Lines below that hold the word "TICK" must be copied in full.

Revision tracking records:
▬▬▬▬▬▬▬▬▬▬

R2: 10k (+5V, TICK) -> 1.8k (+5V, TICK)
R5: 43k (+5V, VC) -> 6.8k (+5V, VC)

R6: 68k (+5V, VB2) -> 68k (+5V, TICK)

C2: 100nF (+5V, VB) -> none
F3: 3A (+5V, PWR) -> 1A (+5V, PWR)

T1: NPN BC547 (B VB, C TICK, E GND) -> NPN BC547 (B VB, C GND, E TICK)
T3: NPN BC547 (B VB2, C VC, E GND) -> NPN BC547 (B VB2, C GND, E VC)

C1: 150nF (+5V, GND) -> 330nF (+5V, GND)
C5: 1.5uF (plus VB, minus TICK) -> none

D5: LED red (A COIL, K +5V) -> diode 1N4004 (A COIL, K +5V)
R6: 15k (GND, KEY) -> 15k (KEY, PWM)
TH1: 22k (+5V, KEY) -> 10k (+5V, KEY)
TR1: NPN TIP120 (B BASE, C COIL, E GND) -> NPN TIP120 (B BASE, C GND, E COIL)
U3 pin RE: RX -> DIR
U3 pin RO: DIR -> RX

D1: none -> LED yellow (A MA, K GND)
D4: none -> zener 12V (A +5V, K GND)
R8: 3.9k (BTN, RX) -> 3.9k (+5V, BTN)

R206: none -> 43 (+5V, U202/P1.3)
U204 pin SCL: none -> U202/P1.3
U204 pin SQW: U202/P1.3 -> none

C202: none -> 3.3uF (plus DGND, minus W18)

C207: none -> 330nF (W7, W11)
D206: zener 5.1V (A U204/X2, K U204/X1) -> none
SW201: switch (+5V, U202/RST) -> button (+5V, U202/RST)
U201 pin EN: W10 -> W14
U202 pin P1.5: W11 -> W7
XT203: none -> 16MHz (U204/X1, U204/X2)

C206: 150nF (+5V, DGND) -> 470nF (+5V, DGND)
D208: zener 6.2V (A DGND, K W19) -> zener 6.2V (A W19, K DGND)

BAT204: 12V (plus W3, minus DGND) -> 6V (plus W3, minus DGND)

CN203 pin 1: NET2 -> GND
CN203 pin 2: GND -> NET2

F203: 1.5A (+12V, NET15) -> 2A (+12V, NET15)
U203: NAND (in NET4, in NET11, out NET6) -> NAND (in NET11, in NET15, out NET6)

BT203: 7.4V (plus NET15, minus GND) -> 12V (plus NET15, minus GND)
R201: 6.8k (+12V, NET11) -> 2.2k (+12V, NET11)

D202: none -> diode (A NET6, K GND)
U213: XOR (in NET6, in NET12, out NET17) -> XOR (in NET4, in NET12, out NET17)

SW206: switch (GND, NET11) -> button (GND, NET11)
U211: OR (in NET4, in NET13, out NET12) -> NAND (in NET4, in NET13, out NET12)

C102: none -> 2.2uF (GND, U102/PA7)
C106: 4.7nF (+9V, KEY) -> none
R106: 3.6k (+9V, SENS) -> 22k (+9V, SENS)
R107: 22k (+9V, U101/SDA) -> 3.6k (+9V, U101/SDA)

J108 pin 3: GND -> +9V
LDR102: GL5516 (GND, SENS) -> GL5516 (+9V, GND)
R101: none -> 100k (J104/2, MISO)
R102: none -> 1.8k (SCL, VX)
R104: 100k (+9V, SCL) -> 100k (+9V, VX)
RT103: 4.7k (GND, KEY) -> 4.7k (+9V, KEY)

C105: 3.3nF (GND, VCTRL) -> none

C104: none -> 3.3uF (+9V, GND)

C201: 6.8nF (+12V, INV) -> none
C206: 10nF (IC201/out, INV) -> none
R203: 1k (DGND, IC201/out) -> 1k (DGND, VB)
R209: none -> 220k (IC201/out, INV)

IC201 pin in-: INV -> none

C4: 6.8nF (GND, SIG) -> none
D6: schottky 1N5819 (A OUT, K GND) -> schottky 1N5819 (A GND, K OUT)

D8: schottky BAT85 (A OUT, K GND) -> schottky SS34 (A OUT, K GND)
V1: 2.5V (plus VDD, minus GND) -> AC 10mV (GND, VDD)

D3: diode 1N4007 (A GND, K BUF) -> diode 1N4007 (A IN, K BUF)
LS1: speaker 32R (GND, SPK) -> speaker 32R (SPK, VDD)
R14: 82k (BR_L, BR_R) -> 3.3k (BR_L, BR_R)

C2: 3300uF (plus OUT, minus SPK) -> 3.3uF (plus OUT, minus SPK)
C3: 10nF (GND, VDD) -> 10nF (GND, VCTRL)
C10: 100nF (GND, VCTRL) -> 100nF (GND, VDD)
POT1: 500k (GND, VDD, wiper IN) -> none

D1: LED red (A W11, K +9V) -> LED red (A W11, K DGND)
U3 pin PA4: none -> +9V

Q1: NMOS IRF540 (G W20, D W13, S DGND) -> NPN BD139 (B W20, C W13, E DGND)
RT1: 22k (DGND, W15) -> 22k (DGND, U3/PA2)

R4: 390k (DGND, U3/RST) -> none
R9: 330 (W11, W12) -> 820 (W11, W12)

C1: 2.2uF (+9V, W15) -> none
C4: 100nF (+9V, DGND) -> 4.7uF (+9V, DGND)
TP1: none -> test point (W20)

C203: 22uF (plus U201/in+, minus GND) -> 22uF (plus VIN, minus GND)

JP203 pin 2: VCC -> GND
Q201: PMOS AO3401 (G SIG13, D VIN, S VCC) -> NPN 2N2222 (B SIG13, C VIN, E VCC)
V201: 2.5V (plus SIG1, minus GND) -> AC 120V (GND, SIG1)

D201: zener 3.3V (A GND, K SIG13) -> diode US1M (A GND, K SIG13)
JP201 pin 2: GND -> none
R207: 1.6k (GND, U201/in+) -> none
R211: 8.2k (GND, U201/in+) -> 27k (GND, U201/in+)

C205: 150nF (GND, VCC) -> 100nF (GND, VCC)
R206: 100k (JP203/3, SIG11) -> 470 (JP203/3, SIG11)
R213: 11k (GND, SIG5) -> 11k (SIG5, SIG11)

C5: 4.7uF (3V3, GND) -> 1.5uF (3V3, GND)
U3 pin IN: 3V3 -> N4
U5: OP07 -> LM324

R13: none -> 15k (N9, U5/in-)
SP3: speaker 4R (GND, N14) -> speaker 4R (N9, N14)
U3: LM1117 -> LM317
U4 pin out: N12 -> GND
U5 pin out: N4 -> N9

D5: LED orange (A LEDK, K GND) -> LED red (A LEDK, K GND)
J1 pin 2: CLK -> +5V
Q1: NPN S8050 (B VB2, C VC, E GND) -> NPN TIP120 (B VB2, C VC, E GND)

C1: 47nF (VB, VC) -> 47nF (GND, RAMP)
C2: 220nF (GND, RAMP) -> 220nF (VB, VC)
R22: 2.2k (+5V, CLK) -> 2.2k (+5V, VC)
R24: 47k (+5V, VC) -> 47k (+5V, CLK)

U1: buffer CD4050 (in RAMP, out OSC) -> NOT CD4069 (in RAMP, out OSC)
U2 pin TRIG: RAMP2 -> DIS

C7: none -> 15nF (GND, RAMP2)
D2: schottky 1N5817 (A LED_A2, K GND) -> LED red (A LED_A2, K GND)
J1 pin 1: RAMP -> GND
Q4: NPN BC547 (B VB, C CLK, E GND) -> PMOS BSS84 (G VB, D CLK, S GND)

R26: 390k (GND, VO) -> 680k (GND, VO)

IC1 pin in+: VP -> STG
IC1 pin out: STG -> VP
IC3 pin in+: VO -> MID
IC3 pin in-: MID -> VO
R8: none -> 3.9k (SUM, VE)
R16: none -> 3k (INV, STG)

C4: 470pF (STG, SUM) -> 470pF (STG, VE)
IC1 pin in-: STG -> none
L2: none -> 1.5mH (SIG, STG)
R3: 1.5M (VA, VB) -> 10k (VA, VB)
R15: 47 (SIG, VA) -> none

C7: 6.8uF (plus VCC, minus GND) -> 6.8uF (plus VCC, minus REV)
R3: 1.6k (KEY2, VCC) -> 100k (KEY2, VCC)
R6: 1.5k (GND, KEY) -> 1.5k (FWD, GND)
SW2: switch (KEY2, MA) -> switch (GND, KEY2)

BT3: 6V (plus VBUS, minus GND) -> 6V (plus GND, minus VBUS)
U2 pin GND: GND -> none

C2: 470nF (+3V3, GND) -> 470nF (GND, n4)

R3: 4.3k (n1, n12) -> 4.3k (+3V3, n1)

▬▬▬▬▬▬▬▬▬▬

# Exercise output:
R2: 10k (+5V, TICK) -> 1.8k (+5V, TICK)
R6: 68k (+5V, VB2) -> 68k (+5V, TICK)
T1: NPN BC547 (B VB, C TICK, E GND) -> NPN BC547 (B VB, C GND, E TICK)
C5: 1.5uF (plus VB, minus TICK) -> none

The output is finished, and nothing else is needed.